=== ENTRIES PROVIDED ===
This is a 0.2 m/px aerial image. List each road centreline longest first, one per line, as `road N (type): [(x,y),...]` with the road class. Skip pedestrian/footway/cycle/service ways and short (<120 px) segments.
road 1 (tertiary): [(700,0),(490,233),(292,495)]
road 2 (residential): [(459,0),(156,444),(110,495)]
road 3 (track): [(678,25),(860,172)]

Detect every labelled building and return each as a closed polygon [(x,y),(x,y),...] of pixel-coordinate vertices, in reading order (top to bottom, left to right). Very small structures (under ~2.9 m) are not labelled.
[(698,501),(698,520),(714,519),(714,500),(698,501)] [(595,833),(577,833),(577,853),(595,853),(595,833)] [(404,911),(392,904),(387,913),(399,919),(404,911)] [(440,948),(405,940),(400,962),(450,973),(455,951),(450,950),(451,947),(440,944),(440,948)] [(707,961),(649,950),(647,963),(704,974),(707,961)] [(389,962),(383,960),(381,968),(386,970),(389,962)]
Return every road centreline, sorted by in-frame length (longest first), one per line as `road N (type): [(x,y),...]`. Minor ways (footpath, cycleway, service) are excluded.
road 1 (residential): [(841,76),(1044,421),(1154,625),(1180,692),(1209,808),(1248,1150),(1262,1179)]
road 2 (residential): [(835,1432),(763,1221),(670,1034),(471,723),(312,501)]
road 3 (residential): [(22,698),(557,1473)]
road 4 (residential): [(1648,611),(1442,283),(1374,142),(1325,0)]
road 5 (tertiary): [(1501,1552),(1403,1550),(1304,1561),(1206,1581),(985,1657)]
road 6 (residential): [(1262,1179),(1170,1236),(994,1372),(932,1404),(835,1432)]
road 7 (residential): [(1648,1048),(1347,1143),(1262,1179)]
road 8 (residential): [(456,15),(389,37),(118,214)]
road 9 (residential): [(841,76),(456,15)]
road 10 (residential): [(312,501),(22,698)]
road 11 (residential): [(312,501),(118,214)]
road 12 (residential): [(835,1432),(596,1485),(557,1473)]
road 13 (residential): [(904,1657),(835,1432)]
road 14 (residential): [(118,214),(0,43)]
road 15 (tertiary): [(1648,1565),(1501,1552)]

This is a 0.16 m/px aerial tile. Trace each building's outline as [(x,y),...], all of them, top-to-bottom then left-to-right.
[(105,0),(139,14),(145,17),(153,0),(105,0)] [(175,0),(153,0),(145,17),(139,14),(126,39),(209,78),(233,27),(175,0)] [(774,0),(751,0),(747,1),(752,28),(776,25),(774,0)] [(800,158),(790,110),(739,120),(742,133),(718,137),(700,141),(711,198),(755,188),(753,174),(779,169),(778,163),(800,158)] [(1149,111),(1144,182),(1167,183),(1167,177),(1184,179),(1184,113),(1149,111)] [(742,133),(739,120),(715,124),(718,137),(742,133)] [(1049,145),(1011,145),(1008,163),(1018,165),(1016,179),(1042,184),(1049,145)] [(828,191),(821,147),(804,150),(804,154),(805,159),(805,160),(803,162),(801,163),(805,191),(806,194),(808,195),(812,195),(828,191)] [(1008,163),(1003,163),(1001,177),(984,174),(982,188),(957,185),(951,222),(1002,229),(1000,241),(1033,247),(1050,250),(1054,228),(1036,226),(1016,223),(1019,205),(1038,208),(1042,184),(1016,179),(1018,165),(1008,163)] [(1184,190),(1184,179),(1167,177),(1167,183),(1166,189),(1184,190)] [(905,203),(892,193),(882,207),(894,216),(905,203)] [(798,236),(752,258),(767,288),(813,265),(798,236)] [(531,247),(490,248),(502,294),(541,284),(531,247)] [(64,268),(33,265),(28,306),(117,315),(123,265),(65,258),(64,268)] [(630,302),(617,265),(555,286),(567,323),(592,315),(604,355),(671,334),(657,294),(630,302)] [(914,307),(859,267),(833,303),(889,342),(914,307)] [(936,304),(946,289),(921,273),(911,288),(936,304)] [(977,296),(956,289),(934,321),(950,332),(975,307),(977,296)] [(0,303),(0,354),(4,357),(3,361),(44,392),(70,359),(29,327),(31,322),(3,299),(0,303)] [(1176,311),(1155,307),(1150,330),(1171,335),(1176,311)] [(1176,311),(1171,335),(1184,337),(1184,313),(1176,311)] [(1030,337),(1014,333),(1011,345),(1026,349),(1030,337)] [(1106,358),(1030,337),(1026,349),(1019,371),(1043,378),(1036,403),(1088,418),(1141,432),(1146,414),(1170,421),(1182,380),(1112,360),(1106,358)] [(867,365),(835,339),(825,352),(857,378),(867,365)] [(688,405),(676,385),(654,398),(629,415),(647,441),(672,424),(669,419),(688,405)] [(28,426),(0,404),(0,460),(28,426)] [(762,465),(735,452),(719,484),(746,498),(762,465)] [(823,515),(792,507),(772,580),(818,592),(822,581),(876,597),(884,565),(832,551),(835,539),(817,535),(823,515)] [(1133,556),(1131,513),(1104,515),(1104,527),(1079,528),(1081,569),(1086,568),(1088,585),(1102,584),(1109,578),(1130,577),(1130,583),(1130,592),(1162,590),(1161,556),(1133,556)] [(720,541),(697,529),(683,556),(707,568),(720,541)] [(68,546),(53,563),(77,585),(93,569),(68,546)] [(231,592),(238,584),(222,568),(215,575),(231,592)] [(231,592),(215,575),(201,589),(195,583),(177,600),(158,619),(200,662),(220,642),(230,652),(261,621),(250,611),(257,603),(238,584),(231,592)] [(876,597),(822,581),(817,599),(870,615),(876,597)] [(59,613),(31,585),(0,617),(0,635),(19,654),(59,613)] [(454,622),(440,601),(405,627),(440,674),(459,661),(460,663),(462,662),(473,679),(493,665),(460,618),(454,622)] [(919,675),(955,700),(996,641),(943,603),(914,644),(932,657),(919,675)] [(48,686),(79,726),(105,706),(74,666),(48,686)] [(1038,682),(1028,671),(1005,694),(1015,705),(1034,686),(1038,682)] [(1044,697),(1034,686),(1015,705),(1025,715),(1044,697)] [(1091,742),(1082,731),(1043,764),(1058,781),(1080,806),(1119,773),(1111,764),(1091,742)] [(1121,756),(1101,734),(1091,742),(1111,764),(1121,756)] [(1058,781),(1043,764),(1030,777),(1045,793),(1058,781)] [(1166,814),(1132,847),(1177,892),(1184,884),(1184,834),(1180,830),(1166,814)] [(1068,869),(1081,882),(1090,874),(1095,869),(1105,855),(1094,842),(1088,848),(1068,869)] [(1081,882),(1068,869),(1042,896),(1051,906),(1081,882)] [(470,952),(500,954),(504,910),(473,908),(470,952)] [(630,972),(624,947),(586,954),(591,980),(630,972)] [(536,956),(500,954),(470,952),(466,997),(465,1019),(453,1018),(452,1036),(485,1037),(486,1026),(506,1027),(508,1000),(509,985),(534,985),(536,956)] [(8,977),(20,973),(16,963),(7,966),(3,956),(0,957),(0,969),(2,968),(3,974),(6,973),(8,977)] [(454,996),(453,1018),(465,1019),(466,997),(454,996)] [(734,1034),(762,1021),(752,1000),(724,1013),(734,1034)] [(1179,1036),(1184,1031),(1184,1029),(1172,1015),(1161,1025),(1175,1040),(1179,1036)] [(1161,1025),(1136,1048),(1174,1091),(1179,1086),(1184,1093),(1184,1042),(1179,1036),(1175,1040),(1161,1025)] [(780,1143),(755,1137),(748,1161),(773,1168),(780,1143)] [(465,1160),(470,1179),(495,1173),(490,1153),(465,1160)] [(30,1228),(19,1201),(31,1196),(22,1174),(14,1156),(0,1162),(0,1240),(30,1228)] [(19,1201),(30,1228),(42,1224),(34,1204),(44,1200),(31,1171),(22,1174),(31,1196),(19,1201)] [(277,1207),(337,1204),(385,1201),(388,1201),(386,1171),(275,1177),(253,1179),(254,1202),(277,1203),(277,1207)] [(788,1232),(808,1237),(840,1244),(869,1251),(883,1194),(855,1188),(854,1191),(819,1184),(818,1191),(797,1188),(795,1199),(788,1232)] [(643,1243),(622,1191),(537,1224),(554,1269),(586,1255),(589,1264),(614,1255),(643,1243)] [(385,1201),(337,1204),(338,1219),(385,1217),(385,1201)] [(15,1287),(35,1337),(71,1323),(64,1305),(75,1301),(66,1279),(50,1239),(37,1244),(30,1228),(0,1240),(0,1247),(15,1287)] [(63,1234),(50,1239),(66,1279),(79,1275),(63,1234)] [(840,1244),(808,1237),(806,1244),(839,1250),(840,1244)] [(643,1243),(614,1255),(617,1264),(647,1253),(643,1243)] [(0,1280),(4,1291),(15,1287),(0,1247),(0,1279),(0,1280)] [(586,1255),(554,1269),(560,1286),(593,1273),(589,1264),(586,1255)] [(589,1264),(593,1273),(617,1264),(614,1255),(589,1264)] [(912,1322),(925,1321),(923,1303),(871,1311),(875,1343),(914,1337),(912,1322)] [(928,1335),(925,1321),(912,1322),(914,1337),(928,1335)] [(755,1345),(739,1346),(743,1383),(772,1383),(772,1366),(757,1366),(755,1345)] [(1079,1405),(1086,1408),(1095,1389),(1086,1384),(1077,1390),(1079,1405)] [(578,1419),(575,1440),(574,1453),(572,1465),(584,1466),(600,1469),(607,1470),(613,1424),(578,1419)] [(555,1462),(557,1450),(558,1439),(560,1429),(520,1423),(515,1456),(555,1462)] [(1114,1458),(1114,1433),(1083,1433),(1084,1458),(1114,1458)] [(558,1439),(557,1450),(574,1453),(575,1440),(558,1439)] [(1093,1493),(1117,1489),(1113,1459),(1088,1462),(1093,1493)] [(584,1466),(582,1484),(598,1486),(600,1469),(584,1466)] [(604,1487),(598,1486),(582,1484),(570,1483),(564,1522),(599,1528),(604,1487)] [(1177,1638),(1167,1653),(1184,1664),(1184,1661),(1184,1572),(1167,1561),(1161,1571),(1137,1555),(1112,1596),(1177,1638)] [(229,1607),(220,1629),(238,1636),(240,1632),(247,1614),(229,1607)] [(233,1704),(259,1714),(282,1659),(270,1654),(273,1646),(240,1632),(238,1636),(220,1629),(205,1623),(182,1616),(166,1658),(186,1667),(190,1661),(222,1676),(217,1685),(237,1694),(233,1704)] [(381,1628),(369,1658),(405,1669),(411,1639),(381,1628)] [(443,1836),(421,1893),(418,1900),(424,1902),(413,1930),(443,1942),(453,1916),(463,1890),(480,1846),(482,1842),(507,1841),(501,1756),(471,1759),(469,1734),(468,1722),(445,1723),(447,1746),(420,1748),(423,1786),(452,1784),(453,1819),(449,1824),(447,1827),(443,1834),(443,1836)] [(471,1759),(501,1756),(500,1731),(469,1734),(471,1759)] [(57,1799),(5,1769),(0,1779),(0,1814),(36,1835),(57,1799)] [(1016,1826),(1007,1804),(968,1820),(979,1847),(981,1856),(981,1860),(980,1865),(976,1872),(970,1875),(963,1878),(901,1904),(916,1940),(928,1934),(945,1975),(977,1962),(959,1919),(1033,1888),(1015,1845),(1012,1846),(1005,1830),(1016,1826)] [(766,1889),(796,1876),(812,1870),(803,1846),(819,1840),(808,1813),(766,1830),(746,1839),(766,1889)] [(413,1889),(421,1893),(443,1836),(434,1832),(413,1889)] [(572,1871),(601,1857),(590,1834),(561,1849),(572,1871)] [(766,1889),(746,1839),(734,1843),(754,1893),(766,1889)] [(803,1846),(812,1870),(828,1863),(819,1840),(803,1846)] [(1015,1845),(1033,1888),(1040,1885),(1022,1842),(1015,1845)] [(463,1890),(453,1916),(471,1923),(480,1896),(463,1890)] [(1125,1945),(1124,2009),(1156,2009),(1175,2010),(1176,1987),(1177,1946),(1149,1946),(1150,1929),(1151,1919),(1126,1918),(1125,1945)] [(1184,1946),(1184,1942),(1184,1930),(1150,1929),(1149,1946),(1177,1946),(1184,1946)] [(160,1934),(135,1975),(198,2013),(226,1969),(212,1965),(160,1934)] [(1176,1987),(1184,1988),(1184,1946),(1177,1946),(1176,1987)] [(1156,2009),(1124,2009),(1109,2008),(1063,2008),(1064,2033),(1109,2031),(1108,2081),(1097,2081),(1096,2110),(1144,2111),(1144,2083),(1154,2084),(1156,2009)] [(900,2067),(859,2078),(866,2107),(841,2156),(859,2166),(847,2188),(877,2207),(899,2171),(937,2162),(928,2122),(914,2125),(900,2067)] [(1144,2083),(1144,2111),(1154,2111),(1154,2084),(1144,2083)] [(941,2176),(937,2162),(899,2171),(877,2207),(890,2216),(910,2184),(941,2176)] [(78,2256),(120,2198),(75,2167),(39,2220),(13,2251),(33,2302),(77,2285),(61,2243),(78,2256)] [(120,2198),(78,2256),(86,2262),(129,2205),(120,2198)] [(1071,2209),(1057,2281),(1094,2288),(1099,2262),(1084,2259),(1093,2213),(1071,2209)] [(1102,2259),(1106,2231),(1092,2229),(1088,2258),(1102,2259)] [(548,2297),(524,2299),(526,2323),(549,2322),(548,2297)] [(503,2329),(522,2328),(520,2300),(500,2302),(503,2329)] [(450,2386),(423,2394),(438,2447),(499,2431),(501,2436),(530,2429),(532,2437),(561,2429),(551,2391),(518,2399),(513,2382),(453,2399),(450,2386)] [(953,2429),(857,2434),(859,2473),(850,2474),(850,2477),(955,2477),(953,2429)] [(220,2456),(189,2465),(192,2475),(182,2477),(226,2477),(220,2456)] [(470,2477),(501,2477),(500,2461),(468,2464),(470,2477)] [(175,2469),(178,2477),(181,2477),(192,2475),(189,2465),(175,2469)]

=== ACTIVITY ===
Please determine the number of lines in the records above that include the string "left", and answer with that number only.

=== SOLVED EXERCISE ===
2